— Given material —
================================

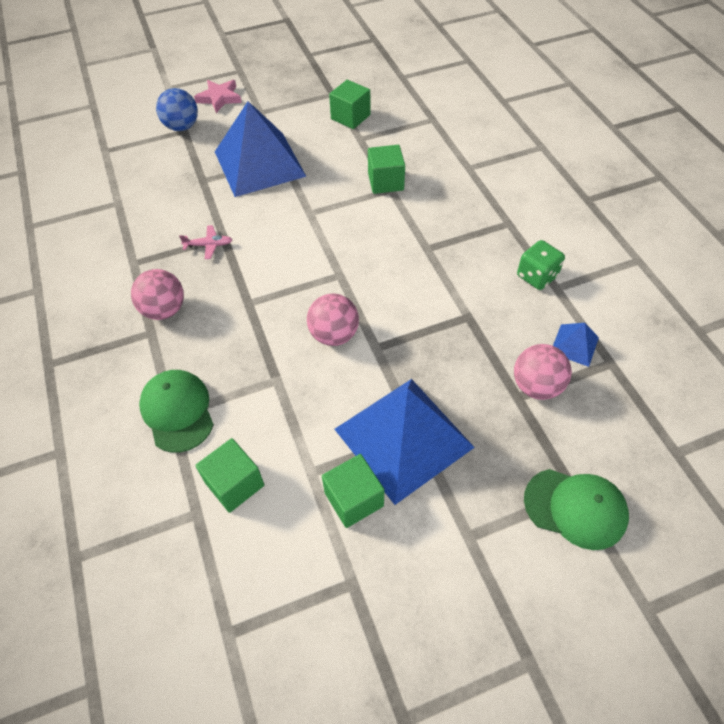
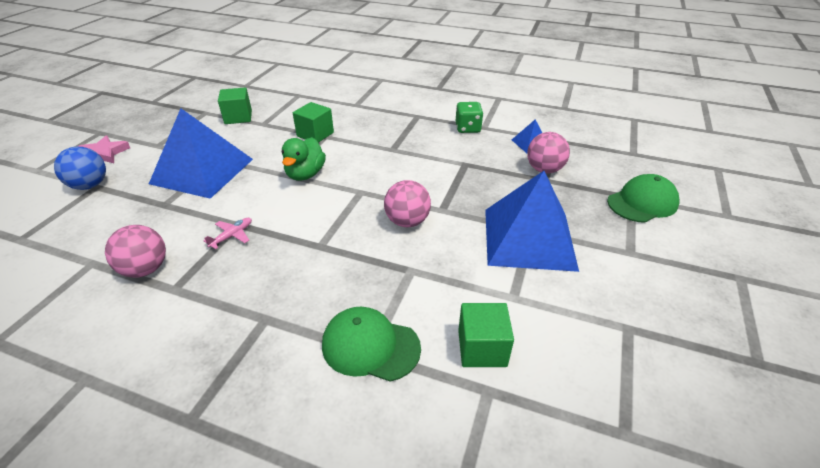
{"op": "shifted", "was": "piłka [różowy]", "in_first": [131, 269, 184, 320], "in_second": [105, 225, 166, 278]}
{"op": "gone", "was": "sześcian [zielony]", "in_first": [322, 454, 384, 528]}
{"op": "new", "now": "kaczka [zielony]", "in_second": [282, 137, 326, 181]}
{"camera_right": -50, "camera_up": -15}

================================

— What the task asks —
Pull out the lines above in which the word "zielony" appears.

— Result of the task —
{"op": "gone", "was": "sześcian [zielony]", "in_first": [322, 454, 384, 528]}
{"op": "new", "now": "kaczka [zielony]", "in_second": [282, 137, 326, 181]}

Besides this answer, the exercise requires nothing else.